YOUR ASSIGNMENT = For this task, output every entry below exactly and omit the pictures.

Before-and-after scene images =
§

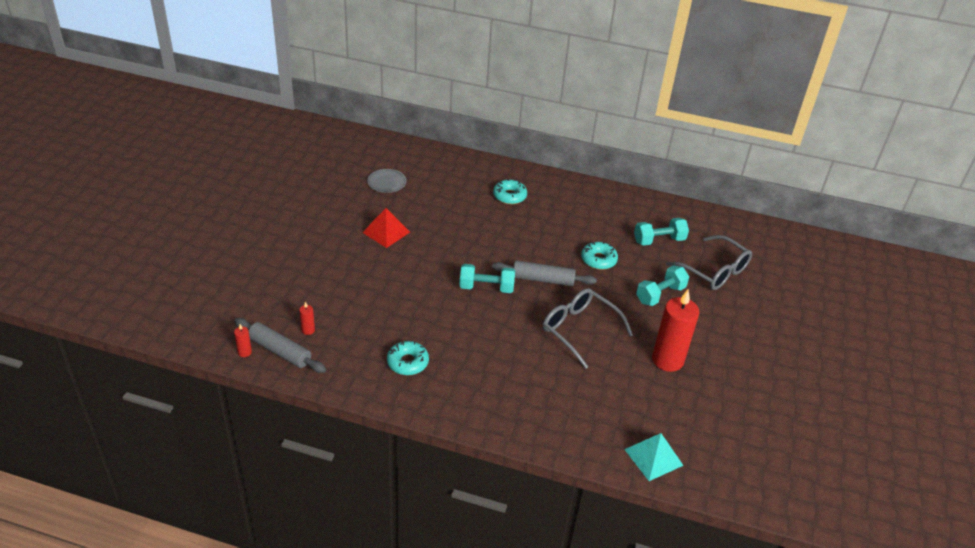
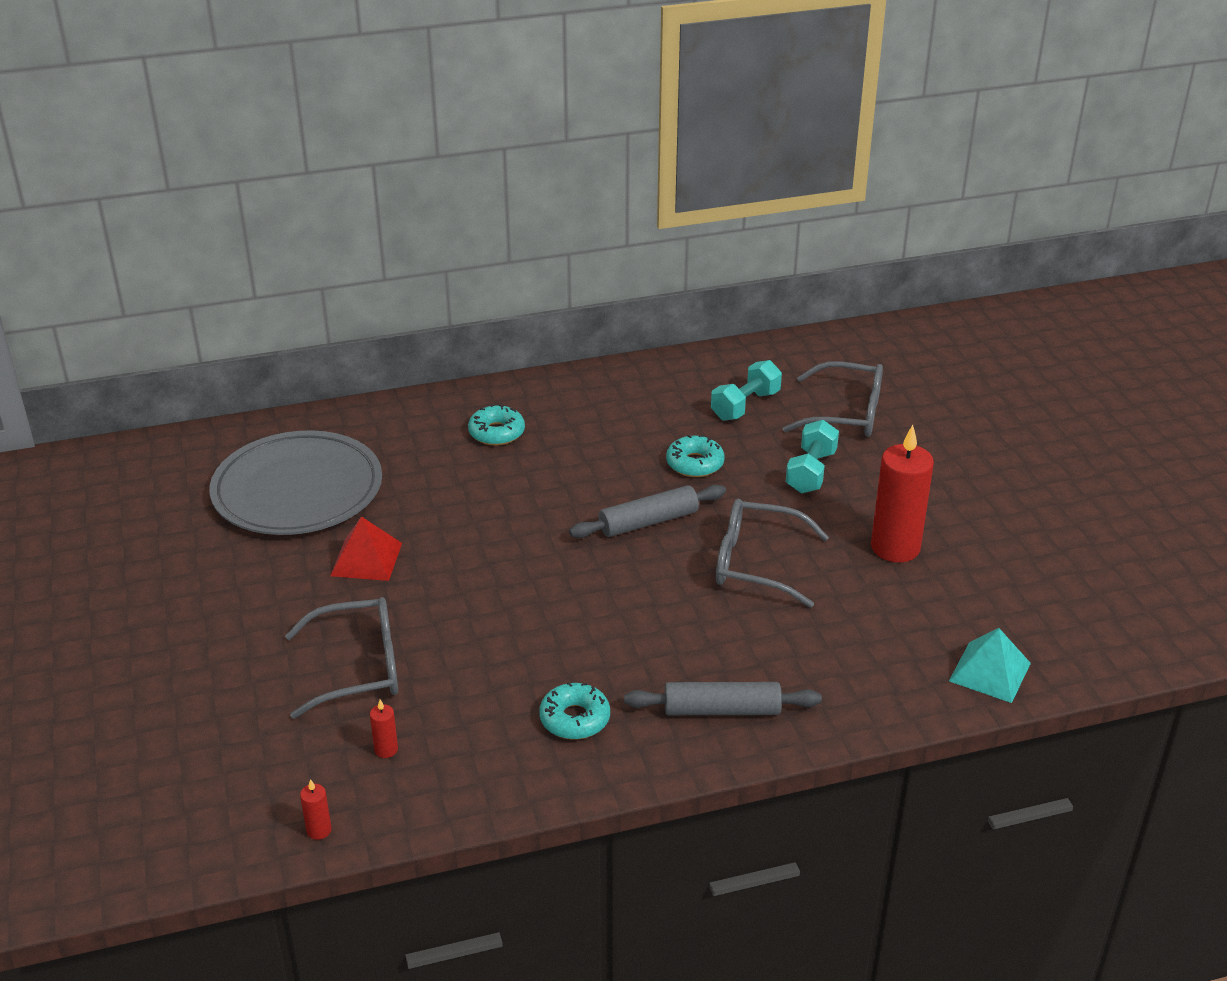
camera: 30 degrees left, 5 degrees down
grey rolling pin [234,318,326,373] -> grey rolling pin moved to [624,682,822,715]
grey plate [367,169,407,193] -> grey plate [210,430,382,535], size x2.47
turquoise dumbbell [459,264,515,293] -> none
none -> grey glasses [285,597,398,719]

§

TASK ANSWER =
camera: 30 degrees left, 5 degrees down
grey rolling pin [234,318,326,373] -> grey rolling pin moved to [624,682,822,715]
grey plate [367,169,407,193] -> grey plate [210,430,382,535], size x2.47
turquoise dumbbell [459,264,515,293] -> none
none -> grey glasses [285,597,398,719]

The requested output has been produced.